SUPPLIED INFORMATION |
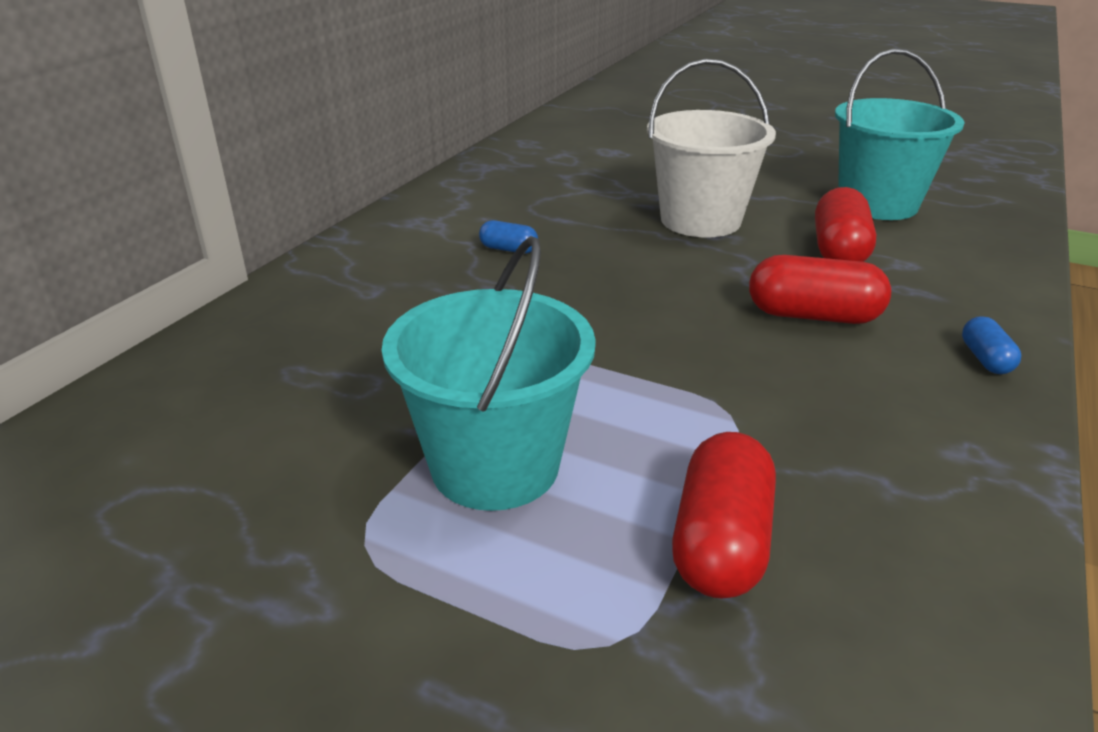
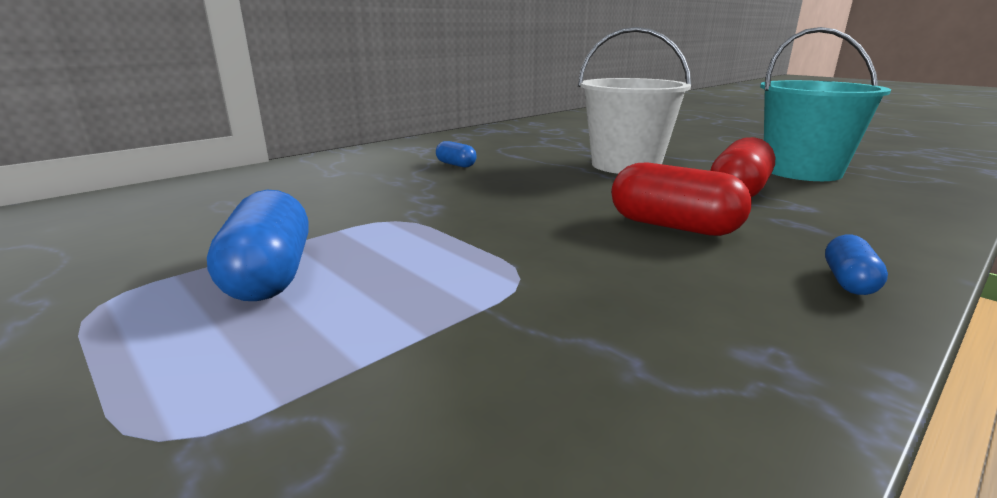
camera: 20 degrees right, 10 degrees down
(495, 466) = (270, 275): turquoise bucket -> blue capsule
(721, 542) = (389, 374): red capsule -> none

TASK TO CARRY OUT | Return, without any change, the lines from the one holding "(495, 466) = (270, 275): turquoise" through the end of the listing, and only those.

PROBLEM SOLUTION |
(495, 466) = (270, 275): turquoise bucket -> blue capsule
(721, 542) = (389, 374): red capsule -> none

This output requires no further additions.